▶ **Task statement**: Where a picture appears, leave it out, and transcribe all the lines below exactly.

▶ **Synthetic geometry scene data**:
- - - -
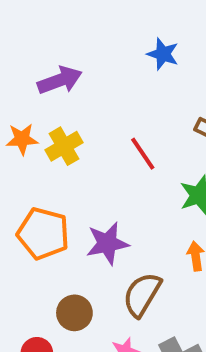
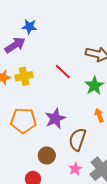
blue star: (163, 54) -> (29, 27), moved
yellow cross: (64, 146) -> (24, 76), turned 30

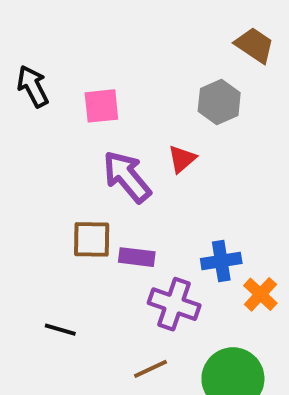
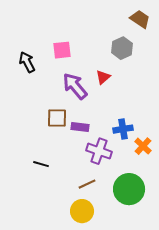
black arrow: (33, 86) -> (27, 62), moved

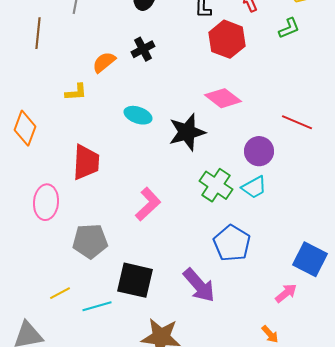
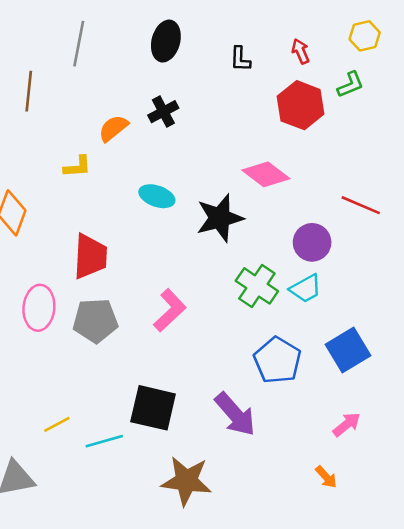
red hexagon: (227, 39) -> (301, 105), moved
gray pentagon: (90, 241) -> (95, 321), moved
blue square: (310, 259) -> (348, 350), moved, turned 32

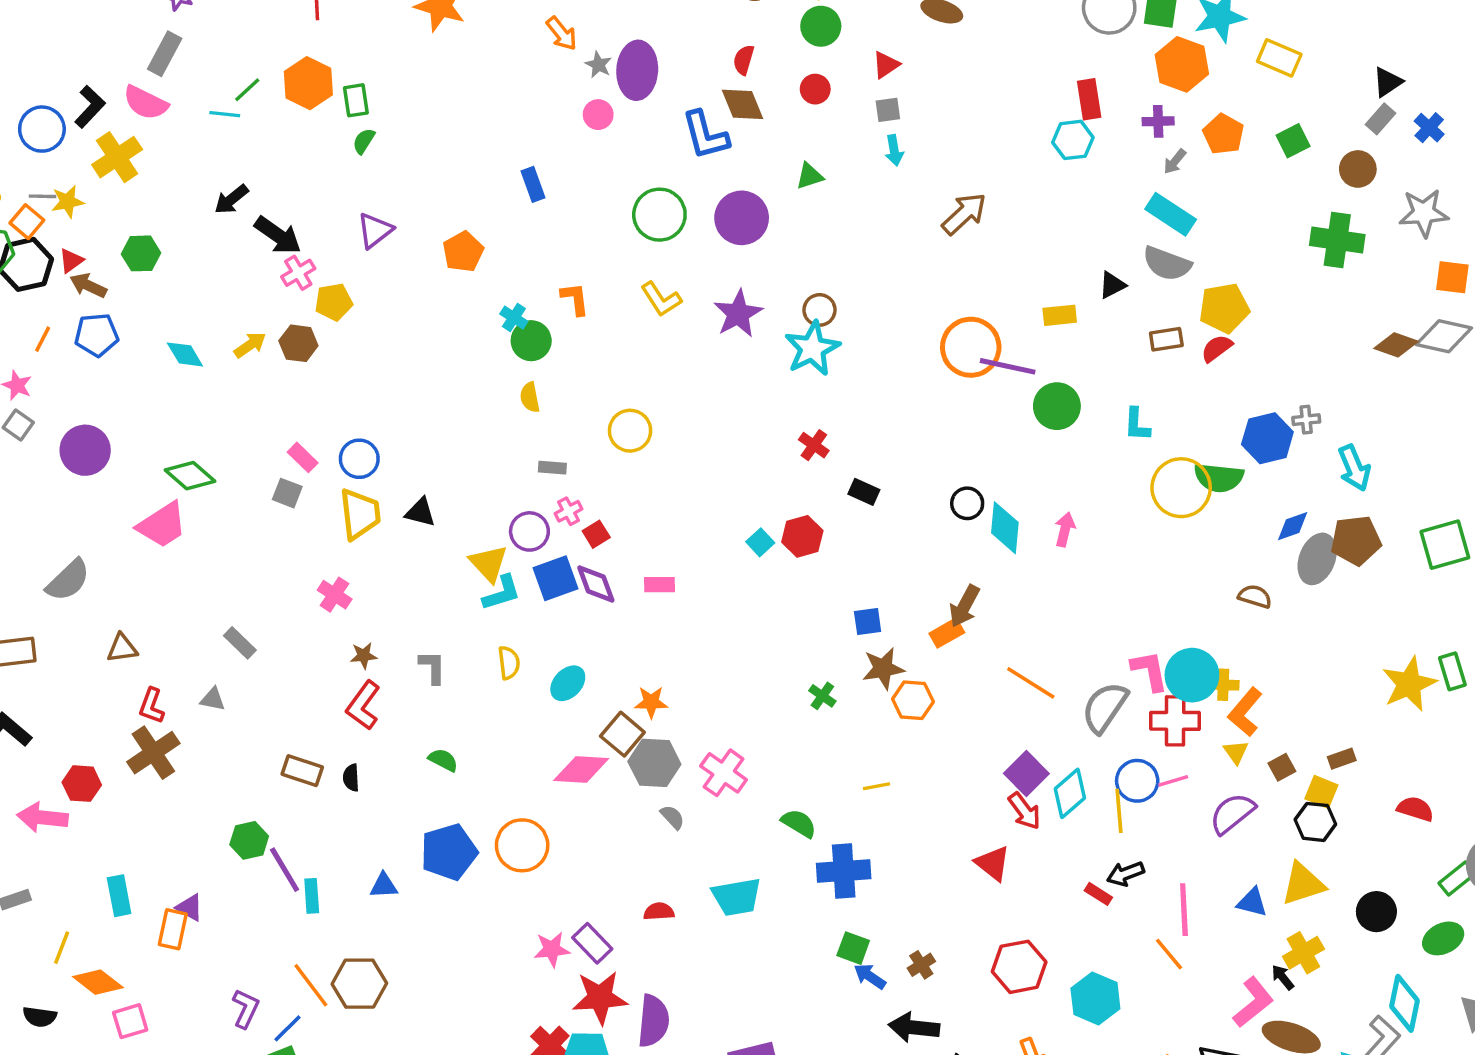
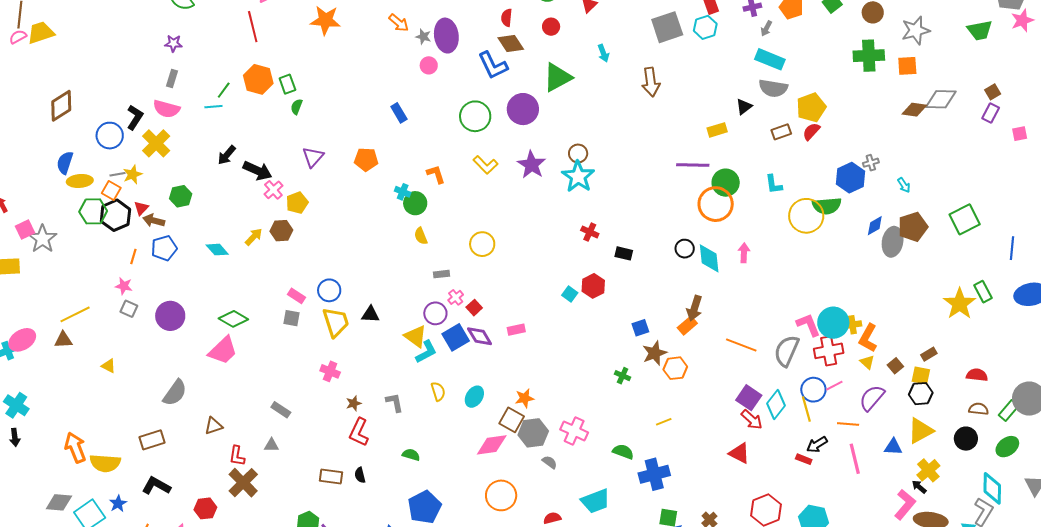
gray rectangle: (165, 54) -> (172, 79), size x0.7
gray square: (888, 110) -> (667, 27), moved, size x2.0
green triangle: (810, 176) -> (557, 77), size x1.8
brown arrow: (964, 214) -> (651, 82), turned 136
orange pentagon: (463, 252) -> (366, 159), turned -30
orange square: (1452, 277) -> (907, 66), moved
orange circle: (971, 347) -> (716, 204), moved
cyan arrow: (1354, 468) -> (904, 185), size x0.6
brown semicircle: (1255, 596) -> (979, 409), moved
orange circle: (522, 845) -> (501, 495), moved
orange line: (1169, 954) -> (848, 424), moved, turned -35

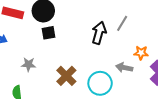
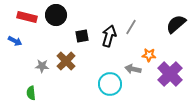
black square: (49, 33) -> (82, 36), moved
brown cross: (66, 76) -> (66, 61), moved

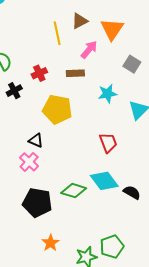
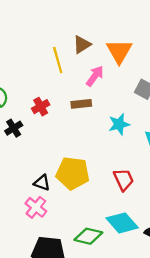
yellow pentagon: (57, 109) -> (73, 173), moved

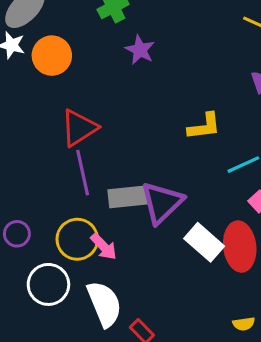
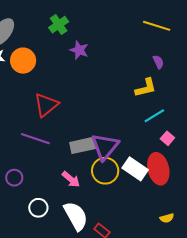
yellow L-shape: (204, 126) -> (146, 88), moved
purple line: (83, 173) -> (35, 139), moved, turned -52
yellow circle: (77, 239) -> (105, 171), moved
white circle: (48, 284) -> (38, 208), size x0.7

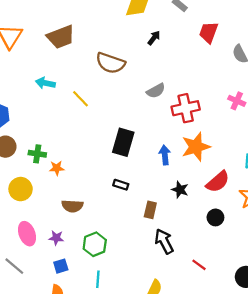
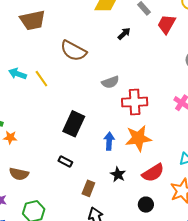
red trapezoid: (209, 32) -> (167, 24), moved
black arrow: (154, 38) -> (124, 34), moved
cyan arrow: (45, 83) -> (18, 74), moved

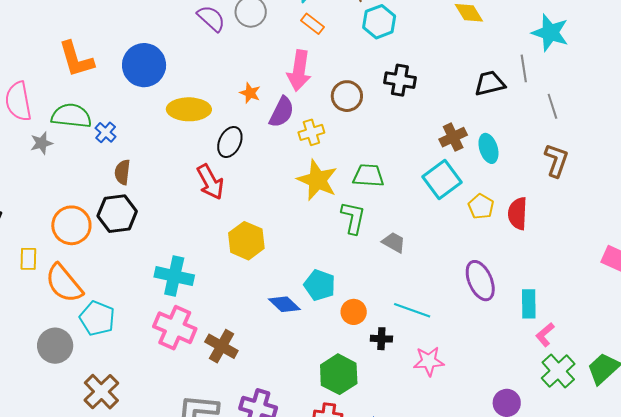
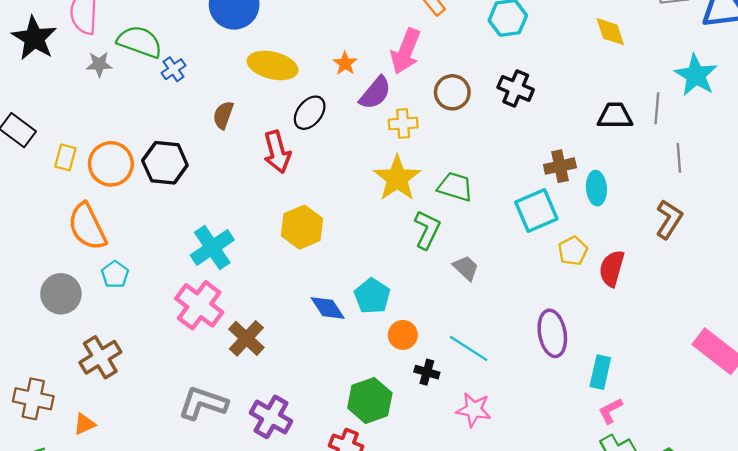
brown semicircle: (122, 172) -> (223, 115), moved
yellow rectangle: (28, 259) -> (65, 157), moved
cyan cross: (174, 276) -> (212, 248), turned 30
cyan pentagon: (97, 318) -> (115, 274), size x0.7

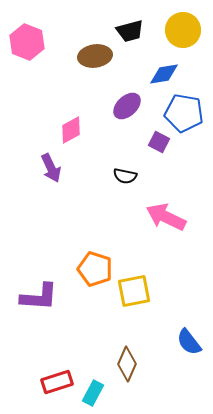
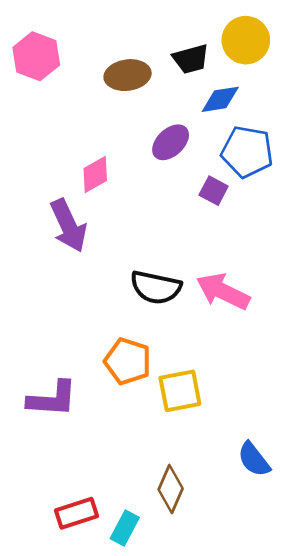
black trapezoid: (130, 31) -> (191, 59), moved
purple arrow: (51, 168) -> (68, 226), size x1.4
black semicircle: (125, 176) -> (156, 287), moved, size x1.6

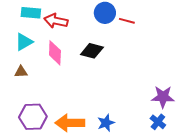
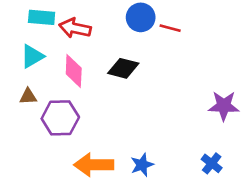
purple star: (163, 97) -> (224, 106), moved
purple hexagon: (33, 117) -> (60, 118), moved

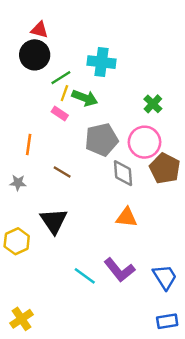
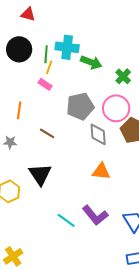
black circle: (35, 55) -> (19, 49), moved
cyan cross: (102, 62) -> (67, 47), moved
green line: (61, 78) -> (46, 54), turned -54
green arrow: (85, 98) -> (91, 62), moved

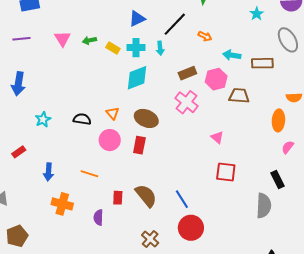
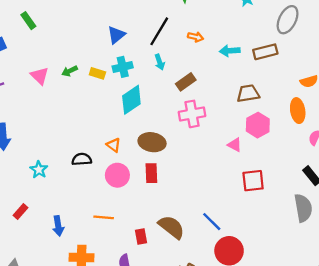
gray ellipse: (288, 40) -> (288, 20), turned 70
cyan arrow: (160, 48) -> (160, 62), moved
pink hexagon: (216, 79) -> (258, 125), moved
pink cross: (186, 102) -> (192, 114), turned -35

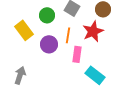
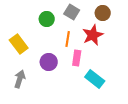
yellow rectangle: (24, 30) -> (19, 44), moved
purple circle: (49, 44) -> (49, 62), moved

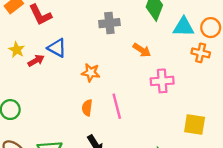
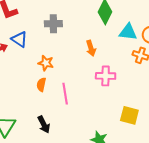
gray cross: (109, 23) -> (53, 24), moved
orange arrow: (142, 50) -> (91, 48), turned 35
orange semicircle: (87, 108) -> (41, 85), moved

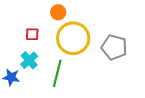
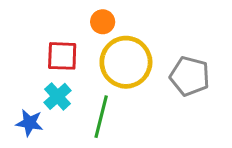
- - - -
▶ **Written response**:
blue star: (163, 54) -> (29, 27), moved
yellow cross: (64, 146) -> (24, 76), turned 30

black arrow: (33, 86) -> (27, 62), moved

red hexagon: (227, 39) -> (301, 105), moved
gray pentagon: (90, 241) -> (95, 321), moved
blue square: (310, 259) -> (348, 350), moved, turned 32

gray rectangle: (165, 54) -> (172, 79), size x0.7
gray square: (888, 110) -> (667, 27), moved, size x2.0
green triangle: (810, 176) -> (557, 77), size x1.8
brown arrow: (964, 214) -> (651, 82), turned 136
orange pentagon: (463, 252) -> (366, 159), turned -30
orange square: (1452, 277) -> (907, 66), moved
orange circle: (971, 347) -> (716, 204), moved
cyan arrow: (1354, 468) -> (904, 185), size x0.6
brown semicircle: (1255, 596) -> (979, 409), moved
orange circle: (522, 845) -> (501, 495), moved
orange line: (1169, 954) -> (848, 424), moved, turned -35

black square: (49, 33) -> (82, 36), moved
brown cross: (66, 76) -> (66, 61), moved

yellow pentagon: (57, 109) -> (73, 173), moved

yellow L-shape: (204, 126) -> (146, 88), moved
purple line: (83, 173) -> (35, 139), moved, turned -52
yellow circle: (77, 239) -> (105, 171), moved
white circle: (48, 284) -> (38, 208), size x0.7

red trapezoid: (209, 32) -> (167, 24), moved
black arrow: (154, 38) -> (124, 34), moved
cyan arrow: (45, 83) -> (18, 74), moved

brown semicircle: (122, 172) -> (223, 115), moved
yellow rectangle: (28, 259) -> (65, 157), moved
cyan cross: (174, 276) -> (212, 248), turned 30
cyan pentagon: (97, 318) -> (115, 274), size x0.7

black trapezoid: (130, 31) -> (191, 59), moved
purple arrow: (51, 168) -> (68, 226), size x1.4
black semicircle: (125, 176) -> (156, 287), moved, size x1.6

purple star: (163, 97) -> (224, 106), moved
purple hexagon: (33, 117) -> (60, 118), moved

black circle: (35, 55) -> (19, 49), moved
cyan cross: (102, 62) -> (67, 47), moved
green line: (61, 78) -> (46, 54), turned -54
green arrow: (85, 98) -> (91, 62), moved

gray ellipse: (288, 40) -> (288, 20), turned 70
cyan arrow: (160, 48) -> (160, 62), moved
pink hexagon: (216, 79) -> (258, 125), moved
pink cross: (186, 102) -> (192, 114), turned -35

yellow rectangle: (24, 30) -> (19, 44), moved
purple circle: (49, 44) -> (49, 62), moved

gray cross: (109, 23) -> (53, 24), moved
orange arrow: (142, 50) -> (91, 48), turned 35
orange semicircle: (87, 108) -> (41, 85), moved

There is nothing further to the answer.